Using the entries that follow, give only the number of lines with the word "NAND" in them.

*** RECORDS SUPPLIED Section Begins ***

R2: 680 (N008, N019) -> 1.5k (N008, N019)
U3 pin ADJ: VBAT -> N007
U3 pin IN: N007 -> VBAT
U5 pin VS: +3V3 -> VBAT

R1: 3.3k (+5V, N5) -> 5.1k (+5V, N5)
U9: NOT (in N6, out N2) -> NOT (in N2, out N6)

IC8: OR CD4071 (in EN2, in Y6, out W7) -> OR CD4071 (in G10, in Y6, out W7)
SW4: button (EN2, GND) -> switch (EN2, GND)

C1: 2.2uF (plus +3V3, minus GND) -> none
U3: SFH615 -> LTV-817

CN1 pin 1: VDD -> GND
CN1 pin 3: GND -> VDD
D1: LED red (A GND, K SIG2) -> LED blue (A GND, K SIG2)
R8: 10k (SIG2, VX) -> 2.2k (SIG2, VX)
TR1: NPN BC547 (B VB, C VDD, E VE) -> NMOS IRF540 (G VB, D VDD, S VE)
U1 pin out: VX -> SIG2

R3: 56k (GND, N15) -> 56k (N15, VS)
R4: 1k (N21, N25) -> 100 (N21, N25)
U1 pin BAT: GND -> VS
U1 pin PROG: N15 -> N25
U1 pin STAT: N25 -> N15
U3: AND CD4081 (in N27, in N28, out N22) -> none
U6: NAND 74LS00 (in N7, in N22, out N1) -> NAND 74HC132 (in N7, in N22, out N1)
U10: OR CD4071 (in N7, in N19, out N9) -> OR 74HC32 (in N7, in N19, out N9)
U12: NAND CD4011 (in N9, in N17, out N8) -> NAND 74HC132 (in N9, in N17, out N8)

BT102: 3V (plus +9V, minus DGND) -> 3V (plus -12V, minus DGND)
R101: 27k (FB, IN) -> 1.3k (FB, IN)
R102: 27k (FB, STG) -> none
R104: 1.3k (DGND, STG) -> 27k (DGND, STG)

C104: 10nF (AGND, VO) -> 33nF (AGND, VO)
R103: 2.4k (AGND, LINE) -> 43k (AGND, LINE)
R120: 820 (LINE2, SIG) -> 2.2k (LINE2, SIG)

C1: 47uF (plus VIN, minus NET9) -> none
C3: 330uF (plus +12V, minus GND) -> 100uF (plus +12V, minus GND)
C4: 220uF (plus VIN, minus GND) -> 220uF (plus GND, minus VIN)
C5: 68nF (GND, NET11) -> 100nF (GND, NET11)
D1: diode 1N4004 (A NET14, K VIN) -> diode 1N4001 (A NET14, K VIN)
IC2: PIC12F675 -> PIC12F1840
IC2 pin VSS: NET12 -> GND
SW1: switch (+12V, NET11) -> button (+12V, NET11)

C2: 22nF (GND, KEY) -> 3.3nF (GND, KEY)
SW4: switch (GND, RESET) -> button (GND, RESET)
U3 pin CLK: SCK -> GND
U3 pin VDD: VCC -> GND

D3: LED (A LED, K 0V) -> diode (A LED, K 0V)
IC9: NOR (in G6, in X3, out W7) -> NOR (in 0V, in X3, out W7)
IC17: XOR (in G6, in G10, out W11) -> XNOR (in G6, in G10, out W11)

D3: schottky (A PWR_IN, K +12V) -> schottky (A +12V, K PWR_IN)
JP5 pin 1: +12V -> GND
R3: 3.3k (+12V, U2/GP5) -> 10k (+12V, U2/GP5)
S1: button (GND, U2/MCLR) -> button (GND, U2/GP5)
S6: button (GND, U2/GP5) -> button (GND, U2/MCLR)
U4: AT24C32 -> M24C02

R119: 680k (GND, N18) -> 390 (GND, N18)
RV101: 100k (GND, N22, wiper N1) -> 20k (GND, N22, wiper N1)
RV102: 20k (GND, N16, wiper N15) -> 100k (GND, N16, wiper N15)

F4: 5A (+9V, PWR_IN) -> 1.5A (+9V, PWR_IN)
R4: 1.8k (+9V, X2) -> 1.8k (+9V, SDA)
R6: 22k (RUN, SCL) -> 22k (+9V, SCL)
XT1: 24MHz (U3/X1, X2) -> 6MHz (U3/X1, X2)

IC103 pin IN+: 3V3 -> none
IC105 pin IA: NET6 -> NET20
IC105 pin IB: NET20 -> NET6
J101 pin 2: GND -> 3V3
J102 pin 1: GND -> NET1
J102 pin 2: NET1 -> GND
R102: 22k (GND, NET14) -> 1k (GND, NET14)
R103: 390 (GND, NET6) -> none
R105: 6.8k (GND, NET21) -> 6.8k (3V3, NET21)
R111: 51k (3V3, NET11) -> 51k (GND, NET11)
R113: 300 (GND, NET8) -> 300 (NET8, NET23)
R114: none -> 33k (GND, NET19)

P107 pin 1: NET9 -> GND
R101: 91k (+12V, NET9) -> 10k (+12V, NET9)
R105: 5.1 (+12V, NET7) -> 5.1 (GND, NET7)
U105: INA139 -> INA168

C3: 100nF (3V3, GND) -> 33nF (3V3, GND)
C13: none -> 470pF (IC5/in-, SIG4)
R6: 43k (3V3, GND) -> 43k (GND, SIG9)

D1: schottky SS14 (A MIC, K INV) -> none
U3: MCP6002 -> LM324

*** RECORDS SUPPLIED Section Ends ***

## [SOLUTION TO THIS TASK]
2